(Records from a dataset)
#####
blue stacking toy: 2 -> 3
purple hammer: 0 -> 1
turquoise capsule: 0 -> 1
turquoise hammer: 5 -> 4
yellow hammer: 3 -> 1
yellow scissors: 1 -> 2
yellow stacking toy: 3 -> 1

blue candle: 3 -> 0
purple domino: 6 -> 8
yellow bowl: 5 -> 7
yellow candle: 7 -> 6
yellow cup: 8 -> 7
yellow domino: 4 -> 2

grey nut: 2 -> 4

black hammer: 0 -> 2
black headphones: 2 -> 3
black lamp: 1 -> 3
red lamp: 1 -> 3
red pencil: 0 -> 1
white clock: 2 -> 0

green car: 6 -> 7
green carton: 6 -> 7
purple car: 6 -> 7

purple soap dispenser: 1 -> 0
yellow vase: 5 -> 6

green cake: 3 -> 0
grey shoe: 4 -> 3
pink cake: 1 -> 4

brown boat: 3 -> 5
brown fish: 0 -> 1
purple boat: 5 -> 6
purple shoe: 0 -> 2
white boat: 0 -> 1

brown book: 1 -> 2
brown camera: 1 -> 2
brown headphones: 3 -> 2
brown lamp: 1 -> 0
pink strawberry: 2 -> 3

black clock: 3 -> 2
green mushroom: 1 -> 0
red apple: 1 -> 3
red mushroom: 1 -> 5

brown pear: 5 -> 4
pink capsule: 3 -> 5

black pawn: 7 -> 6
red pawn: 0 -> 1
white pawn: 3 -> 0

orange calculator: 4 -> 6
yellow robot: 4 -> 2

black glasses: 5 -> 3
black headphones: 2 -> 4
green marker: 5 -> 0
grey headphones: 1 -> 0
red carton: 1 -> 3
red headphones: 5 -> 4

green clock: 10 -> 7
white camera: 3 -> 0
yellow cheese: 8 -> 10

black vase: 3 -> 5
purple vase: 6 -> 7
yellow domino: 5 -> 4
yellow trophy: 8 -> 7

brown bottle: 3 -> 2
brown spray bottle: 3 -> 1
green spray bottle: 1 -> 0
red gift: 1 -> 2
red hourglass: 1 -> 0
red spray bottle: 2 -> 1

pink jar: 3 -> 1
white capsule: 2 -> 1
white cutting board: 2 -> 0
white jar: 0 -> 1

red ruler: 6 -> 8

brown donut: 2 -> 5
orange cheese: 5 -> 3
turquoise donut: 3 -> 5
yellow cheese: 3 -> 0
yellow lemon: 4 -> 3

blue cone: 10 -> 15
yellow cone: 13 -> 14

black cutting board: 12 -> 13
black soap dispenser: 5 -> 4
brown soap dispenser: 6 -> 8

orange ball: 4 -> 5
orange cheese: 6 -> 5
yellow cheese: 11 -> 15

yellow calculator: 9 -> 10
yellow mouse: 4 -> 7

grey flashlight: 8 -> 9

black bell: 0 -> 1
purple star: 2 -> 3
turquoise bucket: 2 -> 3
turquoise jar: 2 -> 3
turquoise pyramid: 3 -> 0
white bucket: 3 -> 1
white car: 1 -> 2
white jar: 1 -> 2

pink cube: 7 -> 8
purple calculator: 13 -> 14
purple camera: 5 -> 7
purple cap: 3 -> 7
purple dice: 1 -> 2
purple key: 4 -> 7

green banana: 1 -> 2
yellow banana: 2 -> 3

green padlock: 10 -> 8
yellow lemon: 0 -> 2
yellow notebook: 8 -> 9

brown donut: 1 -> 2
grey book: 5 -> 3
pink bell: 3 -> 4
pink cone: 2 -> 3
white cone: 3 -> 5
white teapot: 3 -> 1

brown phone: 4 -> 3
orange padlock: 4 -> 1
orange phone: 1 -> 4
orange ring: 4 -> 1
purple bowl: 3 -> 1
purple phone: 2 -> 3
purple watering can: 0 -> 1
#####
Exercise prompt:
Using the entries above, repeat only the lines from the one containing "red pawn: 0 -> 1" through the one containing "brown donut: 2 -> 5", end lines included.

Solution:
red pawn: 0 -> 1
white pawn: 3 -> 0

orange calculator: 4 -> 6
yellow robot: 4 -> 2

black glasses: 5 -> 3
black headphones: 2 -> 4
green marker: 5 -> 0
grey headphones: 1 -> 0
red carton: 1 -> 3
red headphones: 5 -> 4

green clock: 10 -> 7
white camera: 3 -> 0
yellow cheese: 8 -> 10

black vase: 3 -> 5
purple vase: 6 -> 7
yellow domino: 5 -> 4
yellow trophy: 8 -> 7

brown bottle: 3 -> 2
brown spray bottle: 3 -> 1
green spray bottle: 1 -> 0
red gift: 1 -> 2
red hourglass: 1 -> 0
red spray bottle: 2 -> 1

pink jar: 3 -> 1
white capsule: 2 -> 1
white cutting board: 2 -> 0
white jar: 0 -> 1

red ruler: 6 -> 8

brown donut: 2 -> 5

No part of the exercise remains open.